» **What you have to do**
The records below hold a stretch from the line with "yellow apple: 11 -> 13" through the line with "turquoise headphones: 12 -> 11"; return exactly those lines, ends included, and nothing more.

» **Input records**
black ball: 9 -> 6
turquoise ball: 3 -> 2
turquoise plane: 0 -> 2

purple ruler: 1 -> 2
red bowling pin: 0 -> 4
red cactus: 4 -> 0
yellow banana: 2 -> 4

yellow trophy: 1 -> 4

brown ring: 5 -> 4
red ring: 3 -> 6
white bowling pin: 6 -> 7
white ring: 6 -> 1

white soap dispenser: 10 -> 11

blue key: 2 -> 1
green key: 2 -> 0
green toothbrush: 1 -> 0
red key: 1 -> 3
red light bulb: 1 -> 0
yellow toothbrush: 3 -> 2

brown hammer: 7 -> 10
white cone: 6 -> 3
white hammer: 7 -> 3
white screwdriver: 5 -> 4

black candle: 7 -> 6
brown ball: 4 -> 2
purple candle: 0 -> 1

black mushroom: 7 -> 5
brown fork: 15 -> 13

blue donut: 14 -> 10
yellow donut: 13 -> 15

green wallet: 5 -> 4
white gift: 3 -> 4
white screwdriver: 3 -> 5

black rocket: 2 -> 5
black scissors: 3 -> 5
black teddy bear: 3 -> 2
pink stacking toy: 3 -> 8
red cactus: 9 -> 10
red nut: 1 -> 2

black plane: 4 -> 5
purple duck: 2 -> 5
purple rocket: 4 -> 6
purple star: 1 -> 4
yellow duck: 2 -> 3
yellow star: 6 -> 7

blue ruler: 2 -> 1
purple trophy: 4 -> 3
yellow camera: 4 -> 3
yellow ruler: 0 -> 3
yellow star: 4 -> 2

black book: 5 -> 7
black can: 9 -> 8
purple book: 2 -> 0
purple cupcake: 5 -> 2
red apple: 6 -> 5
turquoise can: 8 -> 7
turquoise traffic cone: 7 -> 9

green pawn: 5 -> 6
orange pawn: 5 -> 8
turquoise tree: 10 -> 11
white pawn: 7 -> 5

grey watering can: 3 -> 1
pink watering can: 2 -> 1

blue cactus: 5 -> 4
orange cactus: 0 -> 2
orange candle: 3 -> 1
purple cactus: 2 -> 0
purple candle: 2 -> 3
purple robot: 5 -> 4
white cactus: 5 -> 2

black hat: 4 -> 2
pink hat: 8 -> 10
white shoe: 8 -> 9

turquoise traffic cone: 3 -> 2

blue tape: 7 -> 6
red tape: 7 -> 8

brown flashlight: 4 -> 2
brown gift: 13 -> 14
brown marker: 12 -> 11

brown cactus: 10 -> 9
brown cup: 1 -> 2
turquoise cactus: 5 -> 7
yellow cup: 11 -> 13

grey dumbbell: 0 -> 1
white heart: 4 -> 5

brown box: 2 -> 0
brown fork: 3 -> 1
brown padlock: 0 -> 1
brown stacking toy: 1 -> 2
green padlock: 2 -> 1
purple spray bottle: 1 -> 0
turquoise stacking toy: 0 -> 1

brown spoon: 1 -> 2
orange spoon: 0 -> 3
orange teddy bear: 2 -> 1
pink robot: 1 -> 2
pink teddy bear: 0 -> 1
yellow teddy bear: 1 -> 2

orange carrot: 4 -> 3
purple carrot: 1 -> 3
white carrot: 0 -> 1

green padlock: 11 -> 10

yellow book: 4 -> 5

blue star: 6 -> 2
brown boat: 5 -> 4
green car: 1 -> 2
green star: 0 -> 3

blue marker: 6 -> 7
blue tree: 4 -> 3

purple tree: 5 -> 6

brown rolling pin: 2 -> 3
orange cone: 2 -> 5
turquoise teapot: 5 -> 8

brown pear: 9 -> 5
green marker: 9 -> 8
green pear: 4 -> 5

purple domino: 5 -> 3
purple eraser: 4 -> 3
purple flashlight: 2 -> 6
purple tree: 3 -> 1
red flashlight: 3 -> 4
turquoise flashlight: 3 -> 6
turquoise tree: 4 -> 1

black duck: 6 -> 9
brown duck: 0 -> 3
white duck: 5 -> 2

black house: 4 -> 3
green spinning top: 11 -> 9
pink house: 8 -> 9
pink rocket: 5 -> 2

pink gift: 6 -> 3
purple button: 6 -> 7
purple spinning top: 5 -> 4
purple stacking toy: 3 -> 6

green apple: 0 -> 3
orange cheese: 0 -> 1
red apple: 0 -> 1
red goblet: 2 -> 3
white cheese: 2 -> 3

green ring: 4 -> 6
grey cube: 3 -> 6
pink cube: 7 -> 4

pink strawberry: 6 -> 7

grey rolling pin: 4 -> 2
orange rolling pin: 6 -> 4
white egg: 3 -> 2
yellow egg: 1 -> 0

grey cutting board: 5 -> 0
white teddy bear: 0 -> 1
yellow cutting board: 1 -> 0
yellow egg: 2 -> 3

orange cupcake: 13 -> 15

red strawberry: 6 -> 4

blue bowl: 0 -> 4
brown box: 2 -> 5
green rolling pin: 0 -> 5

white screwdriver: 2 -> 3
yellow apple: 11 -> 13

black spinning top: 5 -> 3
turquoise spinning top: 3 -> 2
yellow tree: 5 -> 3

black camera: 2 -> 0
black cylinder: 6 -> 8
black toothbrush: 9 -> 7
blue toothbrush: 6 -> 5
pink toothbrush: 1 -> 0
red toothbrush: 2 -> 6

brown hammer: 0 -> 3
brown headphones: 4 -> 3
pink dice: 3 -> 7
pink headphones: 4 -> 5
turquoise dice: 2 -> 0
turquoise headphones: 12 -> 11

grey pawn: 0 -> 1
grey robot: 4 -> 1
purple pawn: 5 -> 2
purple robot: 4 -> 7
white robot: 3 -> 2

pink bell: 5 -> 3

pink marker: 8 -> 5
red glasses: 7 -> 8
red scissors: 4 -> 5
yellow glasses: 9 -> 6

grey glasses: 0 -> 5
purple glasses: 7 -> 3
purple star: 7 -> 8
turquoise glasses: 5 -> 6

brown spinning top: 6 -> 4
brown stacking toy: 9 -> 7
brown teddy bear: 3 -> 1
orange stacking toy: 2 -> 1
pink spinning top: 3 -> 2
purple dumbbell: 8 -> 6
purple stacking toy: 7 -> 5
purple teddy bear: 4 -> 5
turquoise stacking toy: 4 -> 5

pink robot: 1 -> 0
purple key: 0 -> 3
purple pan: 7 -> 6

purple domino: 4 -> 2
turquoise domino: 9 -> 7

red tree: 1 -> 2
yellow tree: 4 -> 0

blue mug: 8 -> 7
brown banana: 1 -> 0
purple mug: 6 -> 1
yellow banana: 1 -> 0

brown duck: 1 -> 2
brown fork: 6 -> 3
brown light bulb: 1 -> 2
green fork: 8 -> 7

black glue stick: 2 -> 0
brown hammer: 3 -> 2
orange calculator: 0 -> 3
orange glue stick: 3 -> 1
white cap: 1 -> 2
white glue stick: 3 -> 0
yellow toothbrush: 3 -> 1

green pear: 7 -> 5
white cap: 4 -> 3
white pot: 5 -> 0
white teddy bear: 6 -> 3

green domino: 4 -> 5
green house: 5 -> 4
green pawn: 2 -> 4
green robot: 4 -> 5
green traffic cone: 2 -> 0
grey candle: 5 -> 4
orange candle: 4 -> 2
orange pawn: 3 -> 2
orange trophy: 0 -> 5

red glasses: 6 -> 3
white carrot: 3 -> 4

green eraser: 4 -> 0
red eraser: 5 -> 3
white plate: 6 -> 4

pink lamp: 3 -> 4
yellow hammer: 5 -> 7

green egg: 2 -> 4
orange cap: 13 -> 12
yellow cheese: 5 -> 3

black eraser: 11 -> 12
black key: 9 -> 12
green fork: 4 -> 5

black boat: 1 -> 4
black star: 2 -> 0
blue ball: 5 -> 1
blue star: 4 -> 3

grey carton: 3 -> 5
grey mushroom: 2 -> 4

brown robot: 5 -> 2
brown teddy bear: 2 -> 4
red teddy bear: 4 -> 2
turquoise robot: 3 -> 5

» **Response area**
yellow apple: 11 -> 13

black spinning top: 5 -> 3
turquoise spinning top: 3 -> 2
yellow tree: 5 -> 3

black camera: 2 -> 0
black cylinder: 6 -> 8
black toothbrush: 9 -> 7
blue toothbrush: 6 -> 5
pink toothbrush: 1 -> 0
red toothbrush: 2 -> 6

brown hammer: 0 -> 3
brown headphones: 4 -> 3
pink dice: 3 -> 7
pink headphones: 4 -> 5
turquoise dice: 2 -> 0
turquoise headphones: 12 -> 11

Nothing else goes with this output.